======== The input ========

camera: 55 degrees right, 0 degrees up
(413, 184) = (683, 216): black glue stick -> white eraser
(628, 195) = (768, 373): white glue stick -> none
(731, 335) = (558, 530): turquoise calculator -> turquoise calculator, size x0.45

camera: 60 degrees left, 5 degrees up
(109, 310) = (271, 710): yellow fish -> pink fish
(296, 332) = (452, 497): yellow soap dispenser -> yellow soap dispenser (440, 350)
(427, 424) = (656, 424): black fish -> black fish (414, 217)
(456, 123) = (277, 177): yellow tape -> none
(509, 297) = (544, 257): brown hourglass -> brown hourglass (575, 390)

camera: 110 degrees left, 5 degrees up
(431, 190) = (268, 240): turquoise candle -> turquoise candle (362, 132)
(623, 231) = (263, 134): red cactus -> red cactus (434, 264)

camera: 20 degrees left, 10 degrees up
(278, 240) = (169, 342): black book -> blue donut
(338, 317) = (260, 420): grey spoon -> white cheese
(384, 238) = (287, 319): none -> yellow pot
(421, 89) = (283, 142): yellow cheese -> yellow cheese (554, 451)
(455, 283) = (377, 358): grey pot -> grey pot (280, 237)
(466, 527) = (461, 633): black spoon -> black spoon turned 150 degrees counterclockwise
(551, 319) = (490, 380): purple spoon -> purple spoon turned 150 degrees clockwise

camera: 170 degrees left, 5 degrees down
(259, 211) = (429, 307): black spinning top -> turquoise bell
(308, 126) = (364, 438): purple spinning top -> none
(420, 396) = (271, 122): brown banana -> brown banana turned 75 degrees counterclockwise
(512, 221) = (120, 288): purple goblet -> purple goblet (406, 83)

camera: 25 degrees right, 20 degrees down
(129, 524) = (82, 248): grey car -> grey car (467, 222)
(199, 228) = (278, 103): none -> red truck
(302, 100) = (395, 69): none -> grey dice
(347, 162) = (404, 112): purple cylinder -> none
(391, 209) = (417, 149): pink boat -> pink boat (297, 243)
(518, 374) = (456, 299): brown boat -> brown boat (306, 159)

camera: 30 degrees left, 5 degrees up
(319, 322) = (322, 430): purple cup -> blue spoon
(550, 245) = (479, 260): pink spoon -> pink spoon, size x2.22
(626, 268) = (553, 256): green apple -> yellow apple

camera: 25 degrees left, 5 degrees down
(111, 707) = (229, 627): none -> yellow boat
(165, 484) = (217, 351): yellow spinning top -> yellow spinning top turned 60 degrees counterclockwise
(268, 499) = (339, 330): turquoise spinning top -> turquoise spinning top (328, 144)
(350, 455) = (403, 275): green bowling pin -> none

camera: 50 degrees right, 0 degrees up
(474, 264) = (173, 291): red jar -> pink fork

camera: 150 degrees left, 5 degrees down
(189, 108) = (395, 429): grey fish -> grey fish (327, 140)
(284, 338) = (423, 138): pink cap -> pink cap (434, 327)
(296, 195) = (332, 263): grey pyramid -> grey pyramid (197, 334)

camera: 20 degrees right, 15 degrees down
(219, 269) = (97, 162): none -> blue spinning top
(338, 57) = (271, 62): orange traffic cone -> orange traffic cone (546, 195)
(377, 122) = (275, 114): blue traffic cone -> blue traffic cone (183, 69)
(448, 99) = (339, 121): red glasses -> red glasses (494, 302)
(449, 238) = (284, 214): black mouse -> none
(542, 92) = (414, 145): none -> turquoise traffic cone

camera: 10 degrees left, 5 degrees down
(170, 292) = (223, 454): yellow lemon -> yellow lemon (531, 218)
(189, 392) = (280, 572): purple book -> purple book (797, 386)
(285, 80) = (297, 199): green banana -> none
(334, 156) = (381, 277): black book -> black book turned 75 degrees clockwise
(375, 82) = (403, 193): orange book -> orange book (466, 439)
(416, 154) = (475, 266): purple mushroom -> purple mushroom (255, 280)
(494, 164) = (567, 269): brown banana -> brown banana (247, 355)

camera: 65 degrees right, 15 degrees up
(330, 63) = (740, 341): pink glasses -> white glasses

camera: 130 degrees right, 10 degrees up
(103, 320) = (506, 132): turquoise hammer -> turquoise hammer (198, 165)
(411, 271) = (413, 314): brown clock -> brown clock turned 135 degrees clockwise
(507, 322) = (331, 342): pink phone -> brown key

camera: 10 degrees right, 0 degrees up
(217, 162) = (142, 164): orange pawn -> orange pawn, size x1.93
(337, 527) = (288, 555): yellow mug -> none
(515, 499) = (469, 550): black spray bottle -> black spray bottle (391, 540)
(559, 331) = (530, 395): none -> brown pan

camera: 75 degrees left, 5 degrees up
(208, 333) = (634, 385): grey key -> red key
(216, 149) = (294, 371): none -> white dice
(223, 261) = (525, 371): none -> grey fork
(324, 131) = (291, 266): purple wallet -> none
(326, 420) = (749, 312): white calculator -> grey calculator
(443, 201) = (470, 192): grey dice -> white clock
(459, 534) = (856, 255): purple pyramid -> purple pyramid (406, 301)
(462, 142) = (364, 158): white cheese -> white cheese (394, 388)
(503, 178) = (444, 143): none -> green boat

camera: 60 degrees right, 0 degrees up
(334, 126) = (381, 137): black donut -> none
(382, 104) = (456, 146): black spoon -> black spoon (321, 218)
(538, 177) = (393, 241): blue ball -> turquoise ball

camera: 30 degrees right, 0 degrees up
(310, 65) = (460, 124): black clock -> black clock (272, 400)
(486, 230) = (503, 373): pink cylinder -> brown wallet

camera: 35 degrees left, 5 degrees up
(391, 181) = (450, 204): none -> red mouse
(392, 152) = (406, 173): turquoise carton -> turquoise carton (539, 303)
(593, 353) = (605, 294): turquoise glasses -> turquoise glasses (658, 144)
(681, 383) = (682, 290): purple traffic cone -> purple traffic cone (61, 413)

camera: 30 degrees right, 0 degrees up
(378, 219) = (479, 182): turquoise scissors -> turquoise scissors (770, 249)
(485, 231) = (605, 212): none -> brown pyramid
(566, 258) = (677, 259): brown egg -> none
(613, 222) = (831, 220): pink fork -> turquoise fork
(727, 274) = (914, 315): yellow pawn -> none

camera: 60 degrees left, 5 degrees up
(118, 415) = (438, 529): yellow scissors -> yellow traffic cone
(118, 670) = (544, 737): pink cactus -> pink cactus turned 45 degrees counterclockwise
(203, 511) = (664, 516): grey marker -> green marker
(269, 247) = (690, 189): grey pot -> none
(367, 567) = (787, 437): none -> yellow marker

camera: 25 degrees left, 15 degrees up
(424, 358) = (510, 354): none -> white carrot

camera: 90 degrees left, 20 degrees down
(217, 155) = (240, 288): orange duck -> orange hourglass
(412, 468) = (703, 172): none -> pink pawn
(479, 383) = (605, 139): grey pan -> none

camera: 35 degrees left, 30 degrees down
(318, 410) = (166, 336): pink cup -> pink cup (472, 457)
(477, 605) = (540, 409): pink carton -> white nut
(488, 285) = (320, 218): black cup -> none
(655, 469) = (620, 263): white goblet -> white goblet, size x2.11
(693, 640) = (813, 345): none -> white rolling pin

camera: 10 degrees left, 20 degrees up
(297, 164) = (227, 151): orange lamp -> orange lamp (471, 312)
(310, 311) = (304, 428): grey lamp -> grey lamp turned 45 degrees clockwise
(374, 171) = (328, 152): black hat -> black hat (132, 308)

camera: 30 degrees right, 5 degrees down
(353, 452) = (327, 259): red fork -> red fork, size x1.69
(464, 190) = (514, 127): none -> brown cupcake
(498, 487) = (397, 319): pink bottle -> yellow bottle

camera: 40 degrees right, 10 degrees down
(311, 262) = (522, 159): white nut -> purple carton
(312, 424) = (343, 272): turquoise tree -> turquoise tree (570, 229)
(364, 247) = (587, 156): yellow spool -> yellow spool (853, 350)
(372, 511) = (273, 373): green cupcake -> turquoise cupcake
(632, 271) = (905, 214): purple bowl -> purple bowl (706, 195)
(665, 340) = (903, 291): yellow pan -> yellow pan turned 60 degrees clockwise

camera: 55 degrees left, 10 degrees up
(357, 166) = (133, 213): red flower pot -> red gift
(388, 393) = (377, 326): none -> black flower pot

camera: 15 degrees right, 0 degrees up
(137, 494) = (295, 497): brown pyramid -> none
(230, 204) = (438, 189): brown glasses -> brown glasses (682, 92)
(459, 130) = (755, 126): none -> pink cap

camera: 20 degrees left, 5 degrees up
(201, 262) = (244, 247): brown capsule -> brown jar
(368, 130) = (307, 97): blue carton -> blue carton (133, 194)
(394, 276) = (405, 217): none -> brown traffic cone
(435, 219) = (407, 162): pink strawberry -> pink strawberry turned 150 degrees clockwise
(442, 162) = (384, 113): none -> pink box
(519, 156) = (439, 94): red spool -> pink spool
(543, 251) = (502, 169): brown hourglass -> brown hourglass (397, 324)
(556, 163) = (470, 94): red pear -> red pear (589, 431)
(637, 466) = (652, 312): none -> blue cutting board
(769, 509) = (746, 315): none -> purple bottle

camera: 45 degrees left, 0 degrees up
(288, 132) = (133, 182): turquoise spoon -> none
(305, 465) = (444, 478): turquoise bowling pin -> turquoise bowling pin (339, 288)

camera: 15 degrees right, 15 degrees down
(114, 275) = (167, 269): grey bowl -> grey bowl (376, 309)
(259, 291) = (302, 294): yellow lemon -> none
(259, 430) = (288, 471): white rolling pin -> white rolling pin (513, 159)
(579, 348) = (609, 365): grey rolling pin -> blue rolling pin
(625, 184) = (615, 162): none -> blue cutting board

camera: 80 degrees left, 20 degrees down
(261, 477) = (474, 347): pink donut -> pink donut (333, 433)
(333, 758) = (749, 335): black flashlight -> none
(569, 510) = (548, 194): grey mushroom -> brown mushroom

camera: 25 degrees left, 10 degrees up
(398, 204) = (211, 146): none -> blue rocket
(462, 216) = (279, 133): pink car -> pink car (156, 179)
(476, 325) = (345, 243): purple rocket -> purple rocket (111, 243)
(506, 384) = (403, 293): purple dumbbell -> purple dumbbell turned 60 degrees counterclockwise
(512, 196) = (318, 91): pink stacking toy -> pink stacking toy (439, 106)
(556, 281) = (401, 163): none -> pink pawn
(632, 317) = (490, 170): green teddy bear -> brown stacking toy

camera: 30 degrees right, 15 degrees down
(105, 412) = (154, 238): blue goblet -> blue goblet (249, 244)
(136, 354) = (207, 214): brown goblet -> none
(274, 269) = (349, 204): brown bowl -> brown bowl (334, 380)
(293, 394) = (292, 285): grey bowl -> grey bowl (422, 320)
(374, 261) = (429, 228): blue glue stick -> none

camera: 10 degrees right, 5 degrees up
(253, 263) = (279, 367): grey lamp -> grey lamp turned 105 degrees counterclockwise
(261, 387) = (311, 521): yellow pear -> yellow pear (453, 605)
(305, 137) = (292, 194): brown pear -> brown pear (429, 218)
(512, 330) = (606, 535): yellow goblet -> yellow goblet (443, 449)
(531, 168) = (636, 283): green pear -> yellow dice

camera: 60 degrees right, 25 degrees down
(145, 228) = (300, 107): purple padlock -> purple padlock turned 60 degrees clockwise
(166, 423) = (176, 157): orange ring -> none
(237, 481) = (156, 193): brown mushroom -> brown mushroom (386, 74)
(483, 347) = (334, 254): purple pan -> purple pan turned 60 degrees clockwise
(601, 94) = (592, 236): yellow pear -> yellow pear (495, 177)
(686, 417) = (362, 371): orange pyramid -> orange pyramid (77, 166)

========

(Your assignment) Everything from the first line above through the line that contains "(165, 484) = (217, 351): yellow" should be duplicated exactly, please, and nothing beyond it.

(Response below)
camera: 55 degrees right, 0 degrees up
(413, 184) = (683, 216): black glue stick -> white eraser
(628, 195) = (768, 373): white glue stick -> none
(731, 335) = (558, 530): turquoise calculator -> turquoise calculator, size x0.45

camera: 60 degrees left, 5 degrees up
(109, 310) = (271, 710): yellow fish -> pink fish
(296, 332) = (452, 497): yellow soap dispenser -> yellow soap dispenser (440, 350)
(427, 424) = (656, 424): black fish -> black fish (414, 217)
(456, 123) = (277, 177): yellow tape -> none
(509, 297) = (544, 257): brown hourglass -> brown hourglass (575, 390)

camera: 110 degrees left, 5 degrees up
(431, 190) = (268, 240): turquoise candle -> turquoise candle (362, 132)
(623, 231) = (263, 134): red cactus -> red cactus (434, 264)

camera: 20 degrees left, 10 degrees up
(278, 240) = (169, 342): black book -> blue donut
(338, 317) = (260, 420): grey spoon -> white cheese
(384, 238) = (287, 319): none -> yellow pot
(421, 89) = (283, 142): yellow cheese -> yellow cheese (554, 451)
(455, 283) = (377, 358): grey pot -> grey pot (280, 237)
(466, 527) = (461, 633): black spoon -> black spoon turned 150 degrees counterclockwise
(551, 319) = (490, 380): purple spoon -> purple spoon turned 150 degrees clockwise

camera: 170 degrees left, 5 degrees down
(259, 211) = (429, 307): black spinning top -> turquoise bell
(308, 126) = (364, 438): purple spinning top -> none
(420, 396) = (271, 122): brown banana -> brown banana turned 75 degrees counterclockwise
(512, 221) = (120, 288): purple goblet -> purple goblet (406, 83)

camera: 25 degrees right, 20 degrees down
(129, 524) = (82, 248): grey car -> grey car (467, 222)
(199, 228) = (278, 103): none -> red truck
(302, 100) = (395, 69): none -> grey dice
(347, 162) = (404, 112): purple cylinder -> none
(391, 209) = (417, 149): pink boat -> pink boat (297, 243)
(518, 374) = (456, 299): brown boat -> brown boat (306, 159)

camera: 30 degrees left, 5 degrees up
(319, 322) = (322, 430): purple cup -> blue spoon
(550, 245) = (479, 260): pink spoon -> pink spoon, size x2.22
(626, 268) = (553, 256): green apple -> yellow apple

camera: 25 degrees left, 5 degrees down
(111, 707) = (229, 627): none -> yellow boat
(165, 484) = (217, 351): yellow spinning top -> yellow spinning top turned 60 degrees counterclockwise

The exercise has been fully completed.